Dataset excerpts:
== Segment start ==
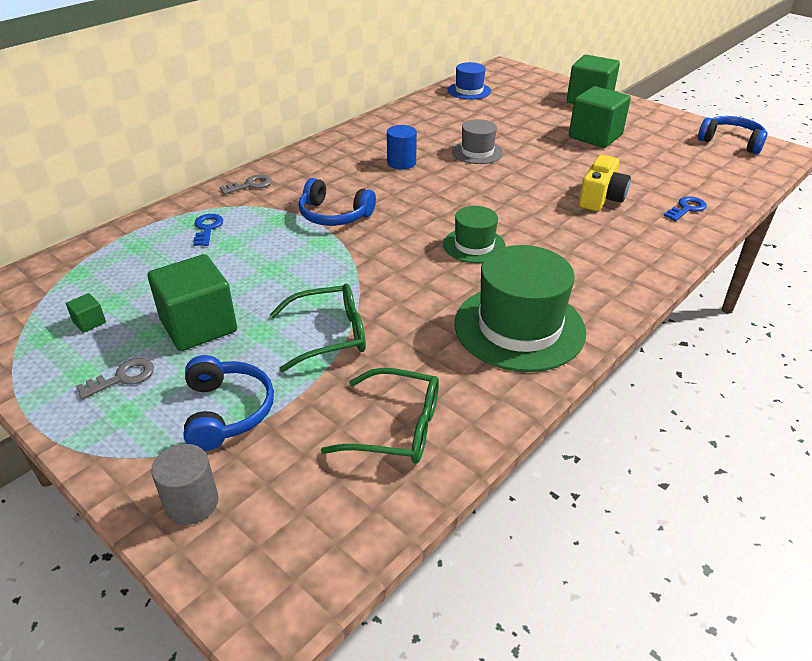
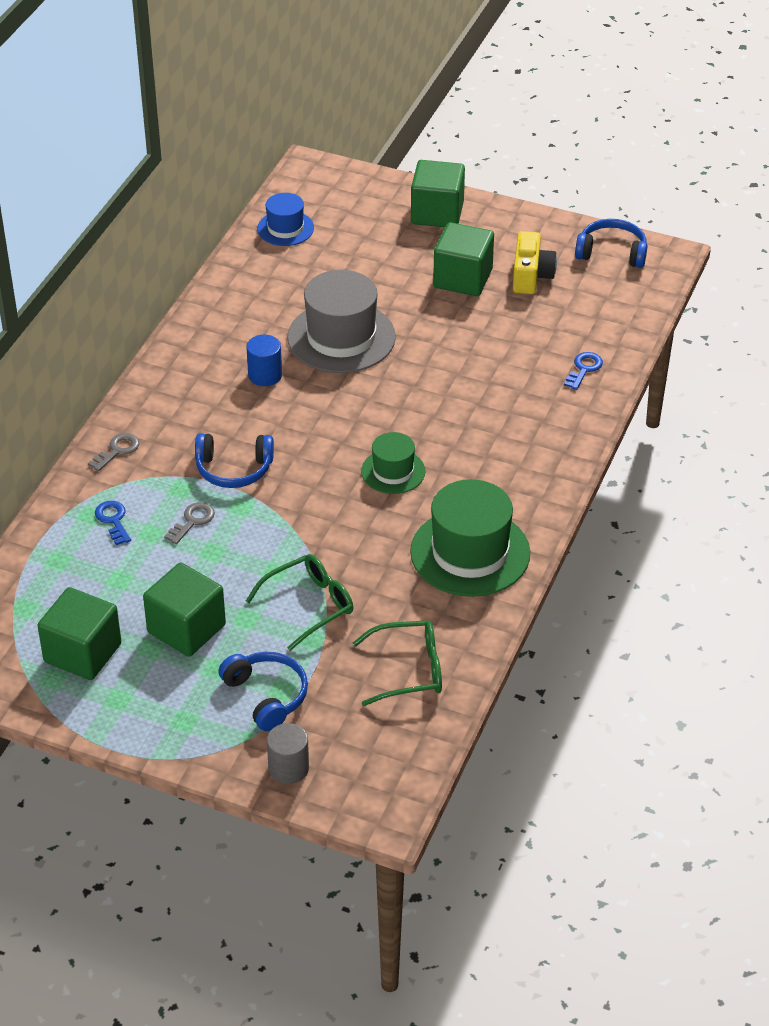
camera: 20 degrees left, 5 degrees up
(89, 322) = (82, 653): green cube -> green cube, size x2.44
(123, 378) = (157, 693): grey key -> grey key (192, 521)
(477, 152) = (341, 337): grey hat -> grey hat, size x1.80
(601, 198) = (496, 375): yellow camera -> yellow camera (531, 276)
== Segment end ==
Activity: With the images omitted, retype the records above exactly.

Answer:
camera: 20 degrees left, 5 degrees up
(89, 322) = (82, 653): green cube -> green cube, size x2.44
(123, 378) = (157, 693): grey key -> grey key (192, 521)
(477, 152) = (341, 337): grey hat -> grey hat, size x1.80
(601, 198) = (496, 375): yellow camera -> yellow camera (531, 276)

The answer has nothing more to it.